#### PROBLEM STATEMENT
Find the line with "black marker [288,347,366,410]" in the records below. Copy it and every line after it, up to and including the line with "orange flower pot [449,209,495,265]".

=== TASK INPUTS ===

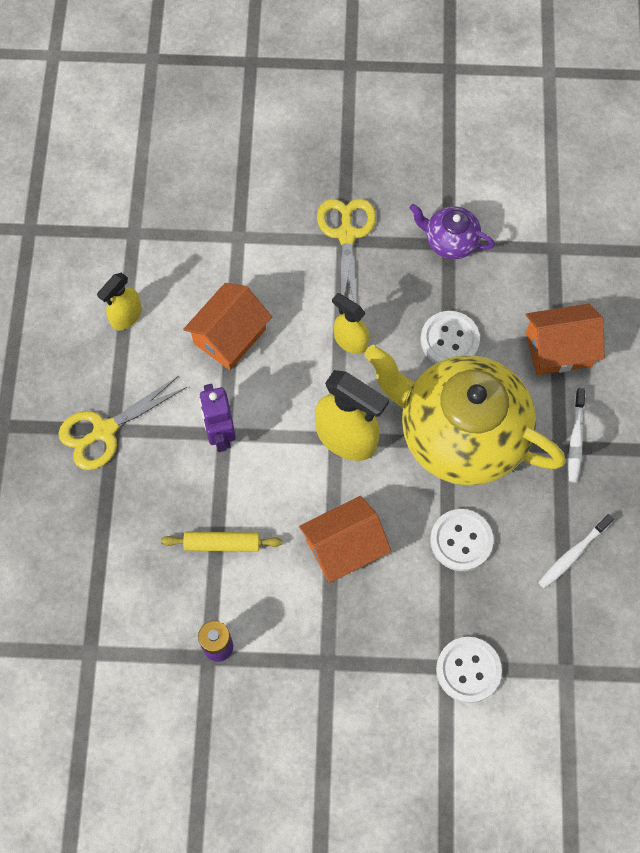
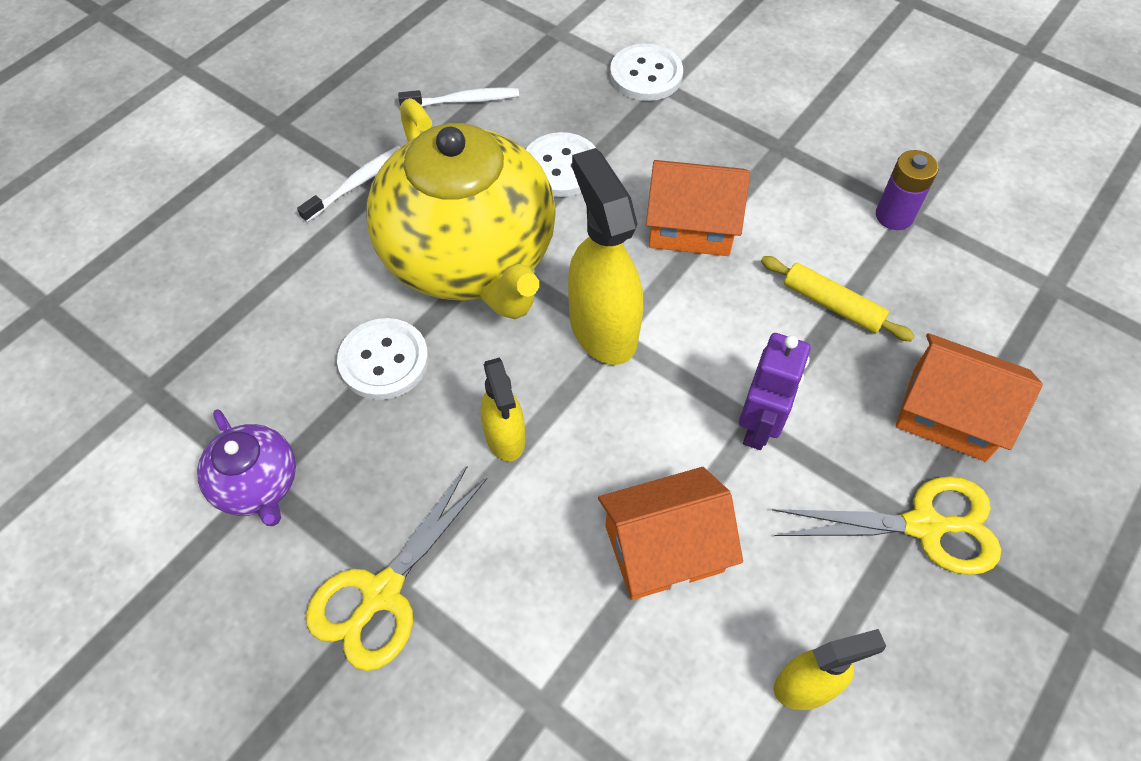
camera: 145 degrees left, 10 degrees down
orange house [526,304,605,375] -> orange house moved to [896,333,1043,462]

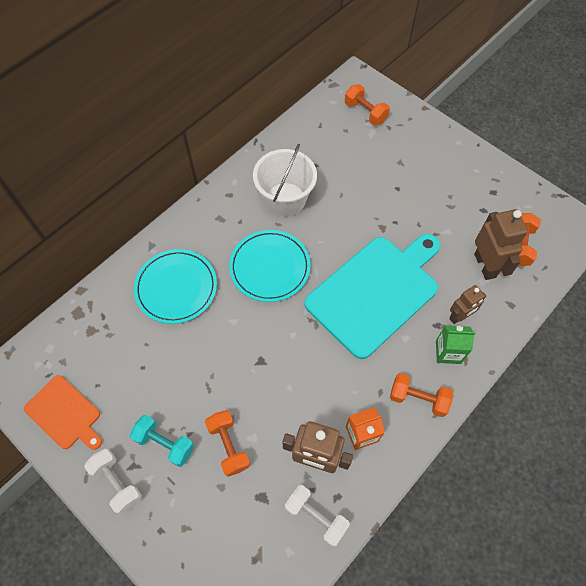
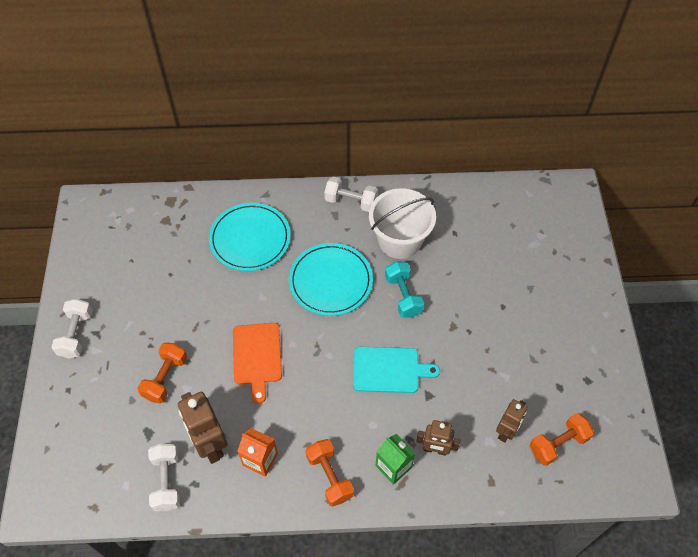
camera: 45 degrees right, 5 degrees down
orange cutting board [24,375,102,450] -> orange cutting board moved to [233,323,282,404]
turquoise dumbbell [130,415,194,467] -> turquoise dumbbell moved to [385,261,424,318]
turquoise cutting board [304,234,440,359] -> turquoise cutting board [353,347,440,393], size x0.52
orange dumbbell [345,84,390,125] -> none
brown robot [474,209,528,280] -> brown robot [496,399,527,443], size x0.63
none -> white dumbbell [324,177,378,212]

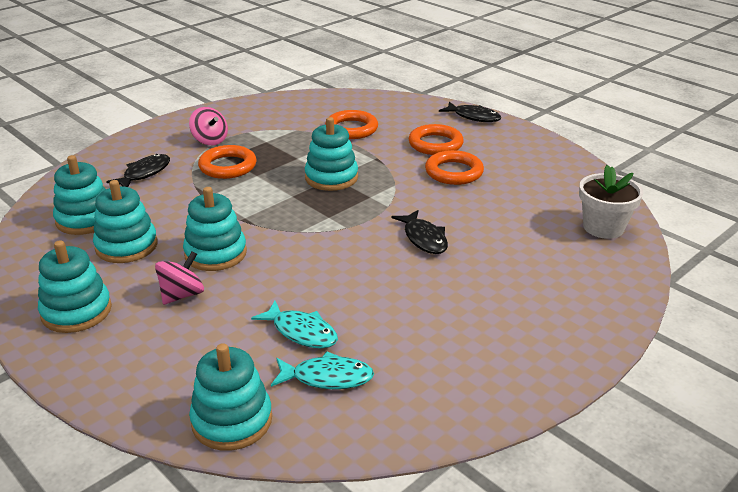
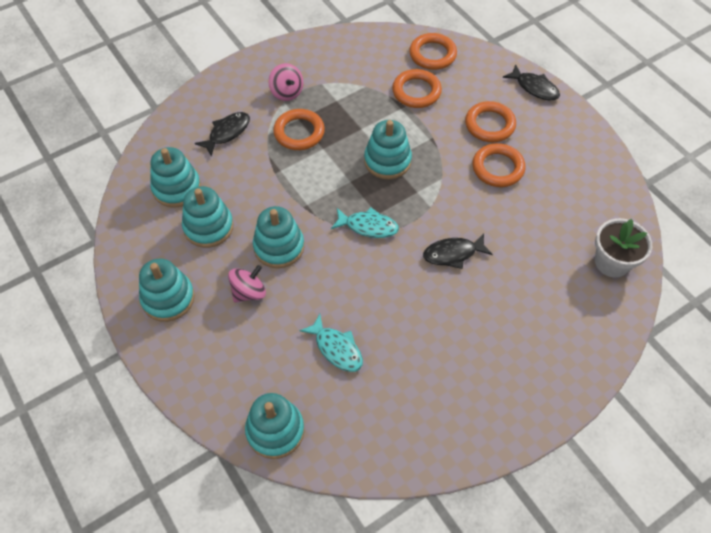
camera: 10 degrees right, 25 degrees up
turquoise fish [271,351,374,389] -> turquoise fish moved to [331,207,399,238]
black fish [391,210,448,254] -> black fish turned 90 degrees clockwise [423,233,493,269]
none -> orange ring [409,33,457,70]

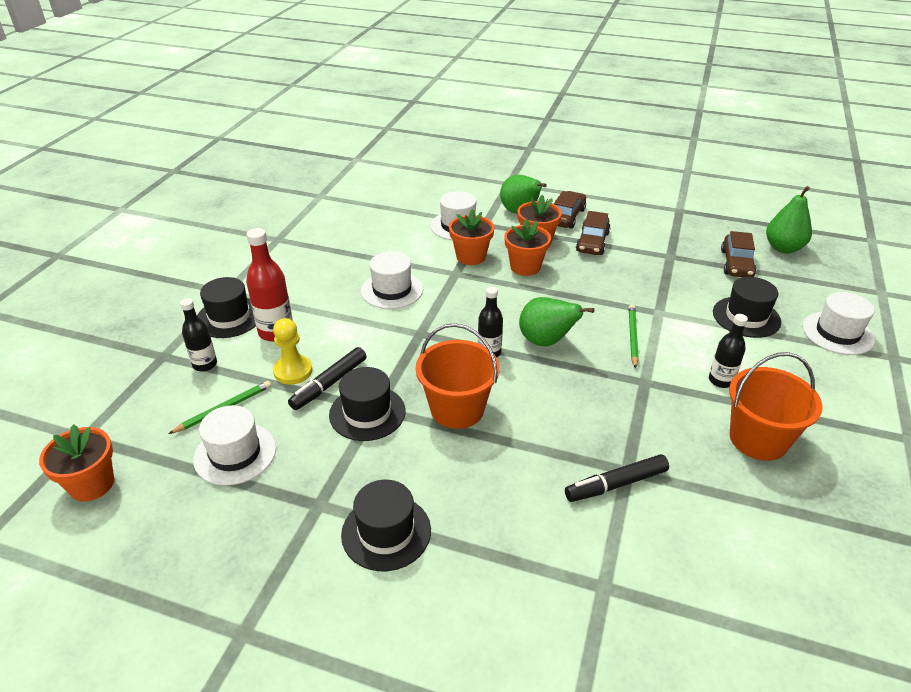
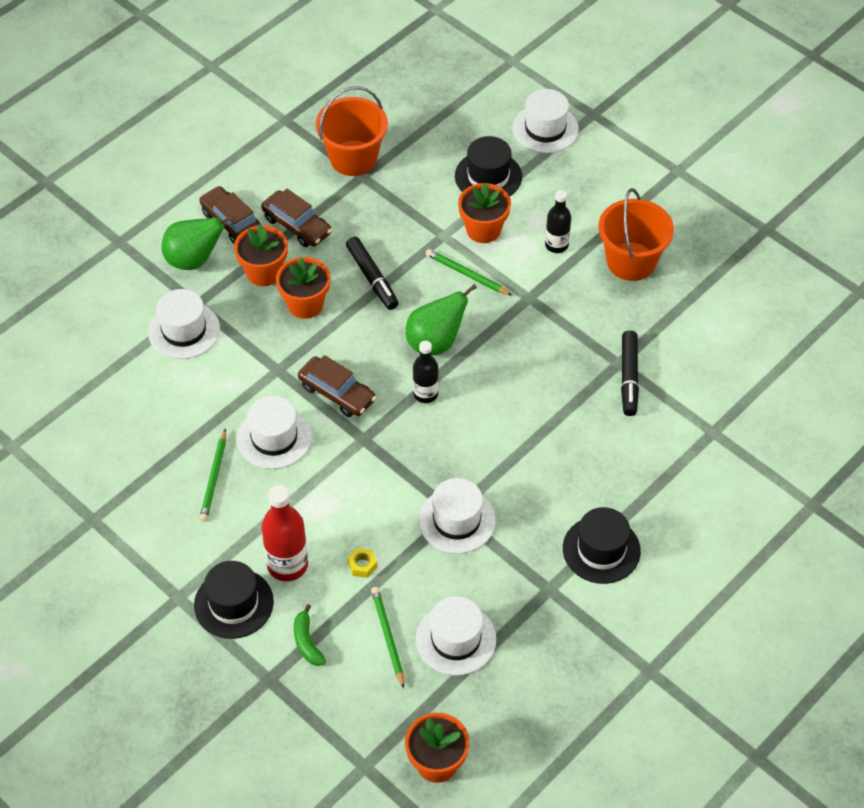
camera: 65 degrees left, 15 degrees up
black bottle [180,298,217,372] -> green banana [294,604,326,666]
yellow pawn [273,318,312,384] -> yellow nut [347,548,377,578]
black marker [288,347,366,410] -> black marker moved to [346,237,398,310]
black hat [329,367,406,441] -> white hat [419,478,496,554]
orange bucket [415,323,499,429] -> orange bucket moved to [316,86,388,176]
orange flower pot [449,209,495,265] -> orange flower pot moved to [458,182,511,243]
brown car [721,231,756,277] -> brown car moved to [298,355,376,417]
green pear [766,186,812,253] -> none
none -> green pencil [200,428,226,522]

===

#### EXERCISE SOLUTION
black marker [288,347,366,410] -> black marker moved to [346,237,398,310]
black hat [329,367,406,441] -> white hat [419,478,496,554]
orange bucket [415,323,499,429] -> orange bucket moved to [316,86,388,176]
orange flower pot [449,209,495,265] -> orange flower pot moved to [458,182,511,243]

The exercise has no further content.